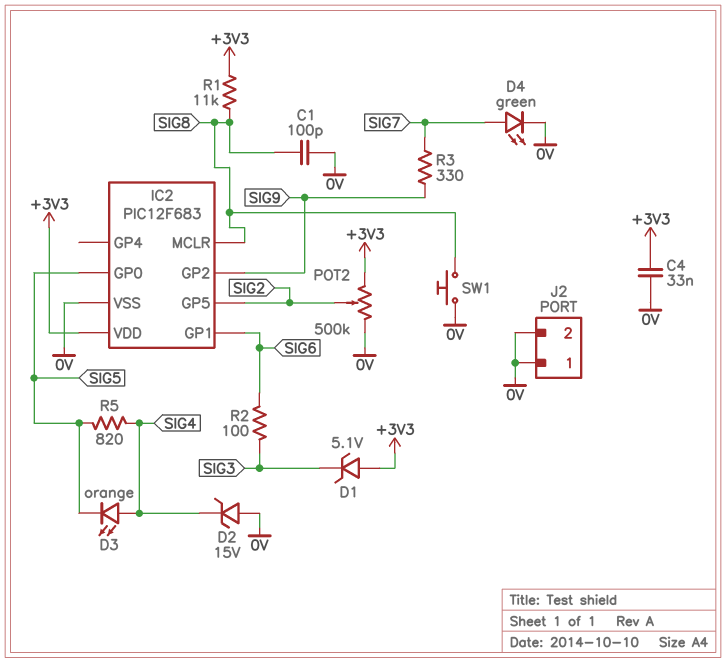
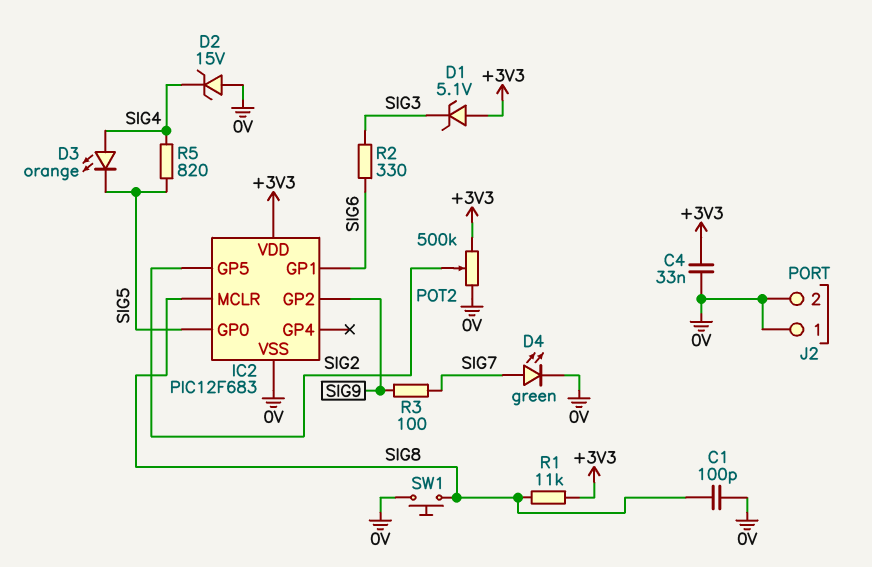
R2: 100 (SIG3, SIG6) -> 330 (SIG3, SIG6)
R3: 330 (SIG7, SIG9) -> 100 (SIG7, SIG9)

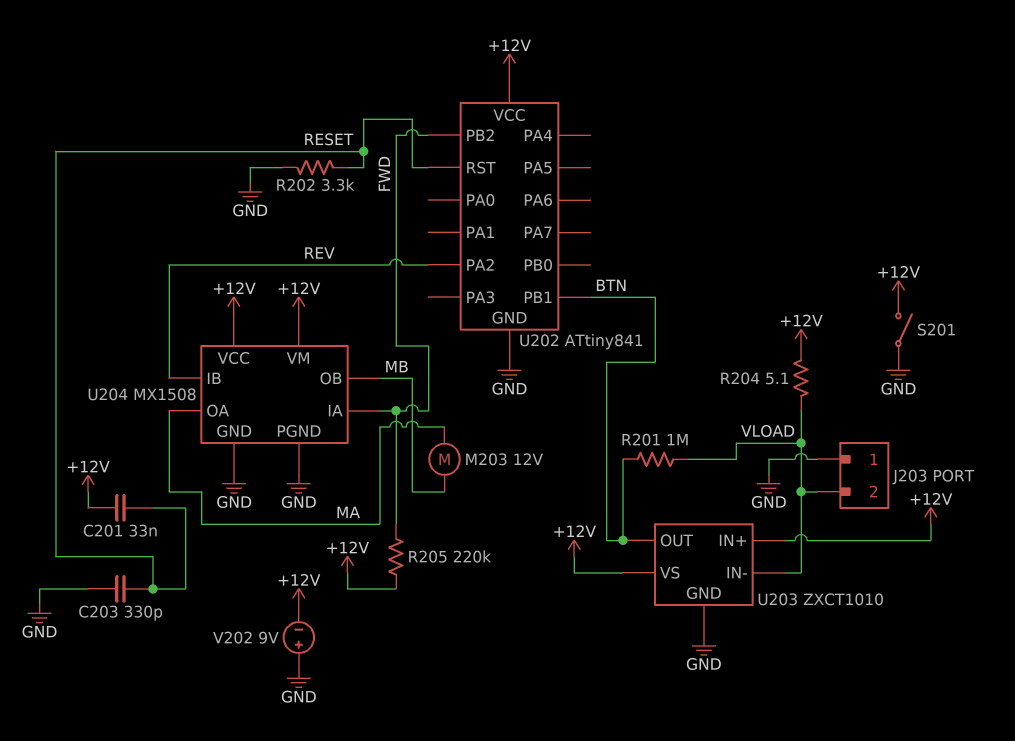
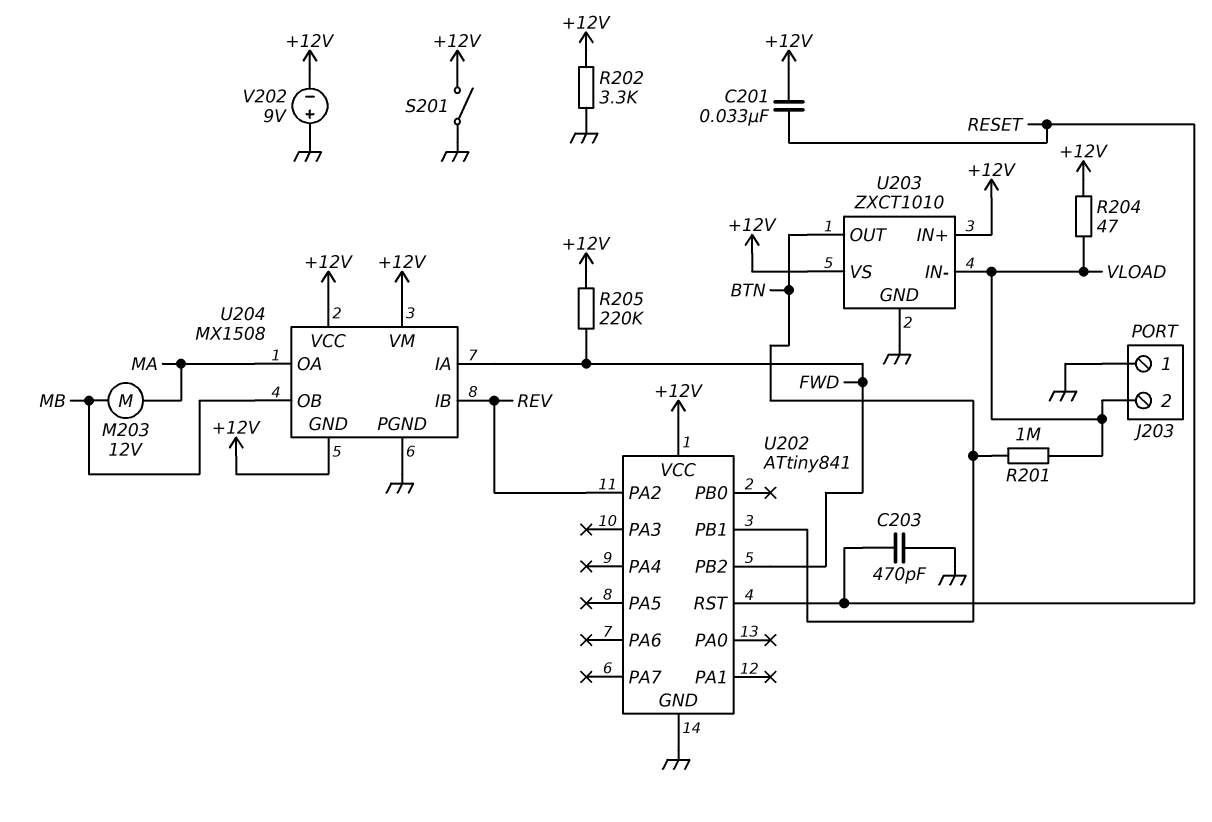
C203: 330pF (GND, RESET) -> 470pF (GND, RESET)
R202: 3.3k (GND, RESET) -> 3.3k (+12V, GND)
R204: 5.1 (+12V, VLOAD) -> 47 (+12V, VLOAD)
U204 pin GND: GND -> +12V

■ DIRECTIONS: Check all the records above and select each line where the string "RESET" is found.

■ ANSWER:
C203: 330pF (GND, RESET) -> 470pF (GND, RESET)
R202: 3.3k (GND, RESET) -> 3.3k (+12V, GND)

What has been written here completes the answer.